Word for word, restate every line from the one with "(263, 299) = (246, 291): brown" through the end of the records below, both included, and add nothing.

.....

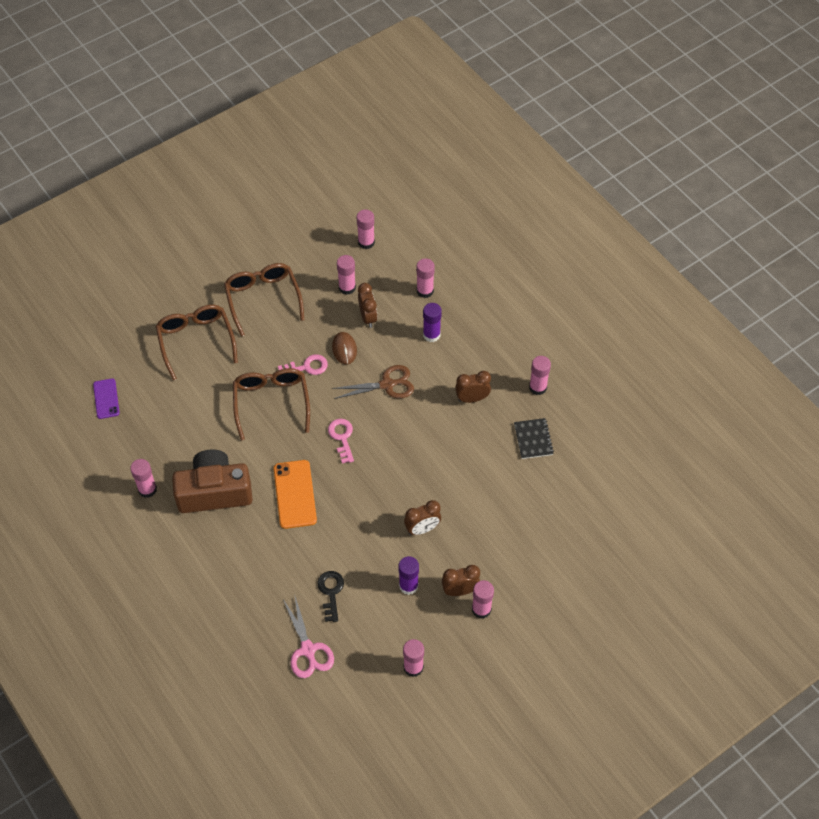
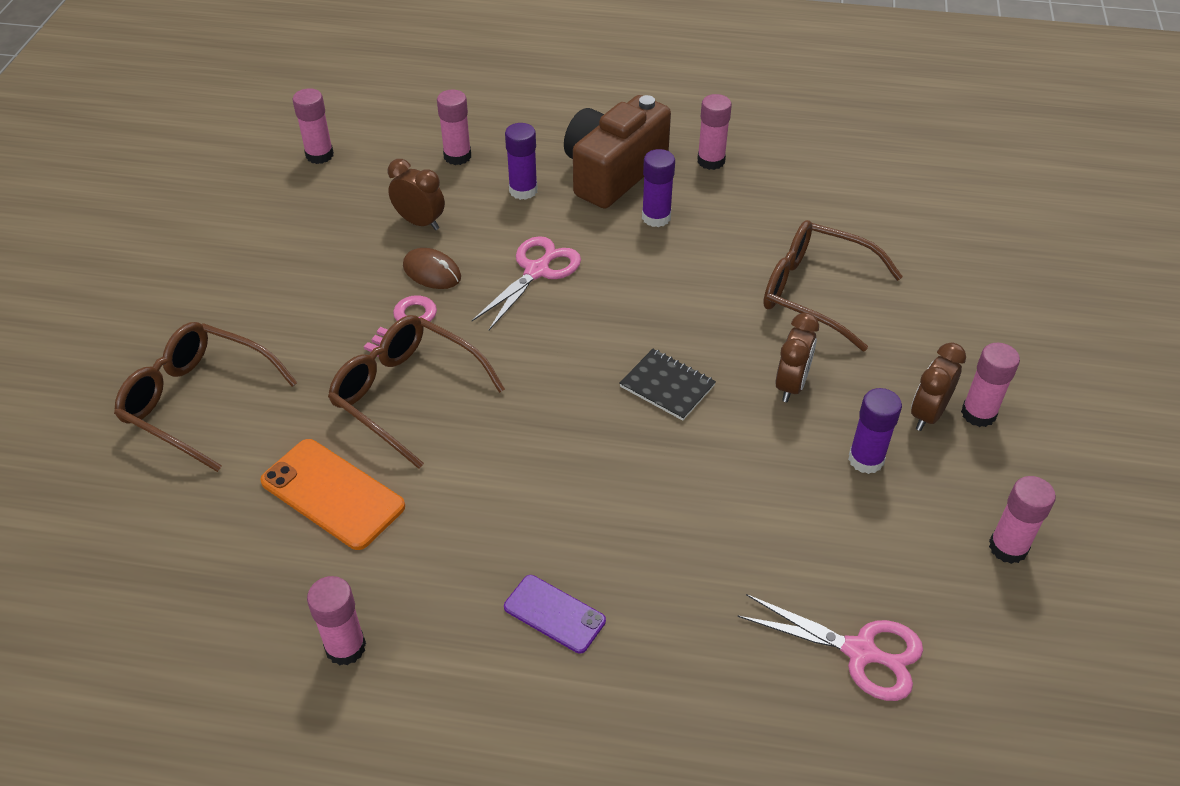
camera: 45 degrees left, 10 degrees down
(106, 399) = (123, 577): purple phone -> purple phone (554, 614)
(214, 492) = (460, 564): brown camera -> brown camera (613, 172)
(263, 299) = (246, 291): brown glasses -> brown glasses (815, 292)
(295, 494) = (580, 474): orange phone -> orange phone (333, 494)
(331, 592) = (787, 551): black key -> none
(342, 437) = (556, 364): pink key -> none
(347, 287) = (352, 211): pink glue stick -> none
(387, 384) = (537, 271): brown scissors -> pink scissors
(472, 398) = (656, 217): brown clock -> purple glue stick
(533, 439) = (776, 209): black notebook -> black notebook (667, 386)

.....

Your response:
(263, 299) = (246, 291): brown glasses -> brown glasses (815, 292)
(295, 494) = (580, 474): orange phone -> orange phone (333, 494)
(331, 592) = (787, 551): black key -> none
(342, 437) = (556, 364): pink key -> none
(347, 287) = (352, 211): pink glue stick -> none
(387, 384) = (537, 271): brown scissors -> pink scissors
(472, 398) = (656, 217): brown clock -> purple glue stick
(533, 439) = (776, 209): black notebook -> black notebook (667, 386)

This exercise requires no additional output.